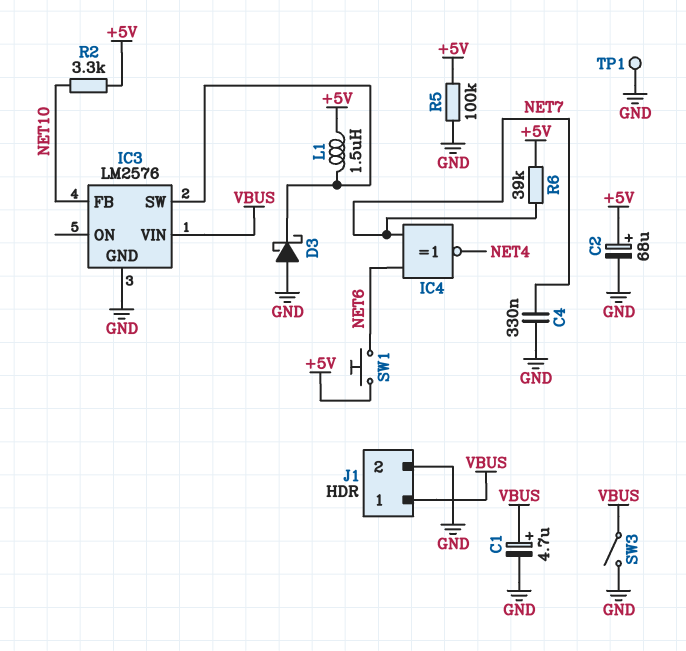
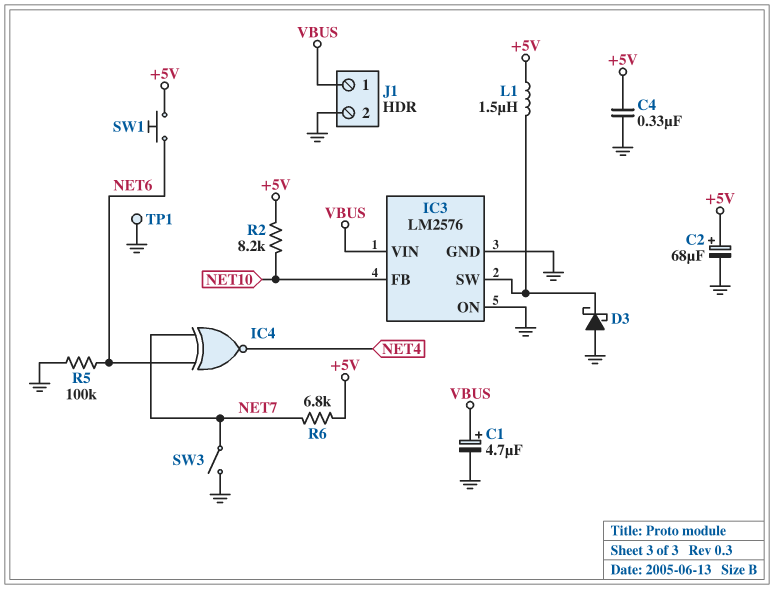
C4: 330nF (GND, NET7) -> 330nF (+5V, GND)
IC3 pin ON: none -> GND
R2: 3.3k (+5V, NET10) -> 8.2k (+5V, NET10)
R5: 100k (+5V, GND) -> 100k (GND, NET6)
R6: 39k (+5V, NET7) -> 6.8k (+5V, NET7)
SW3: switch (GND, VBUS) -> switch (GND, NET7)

> _What the task asks_
Please retype the data exactly, but do not carry over any picture.

> _Result of the exercise_
C4: 330nF (GND, NET7) -> 330nF (+5V, GND)
IC3 pin ON: none -> GND
R2: 3.3k (+5V, NET10) -> 8.2k (+5V, NET10)
R5: 100k (+5V, GND) -> 100k (GND, NET6)
R6: 39k (+5V, NET7) -> 6.8k (+5V, NET7)
SW3: switch (GND, VBUS) -> switch (GND, NET7)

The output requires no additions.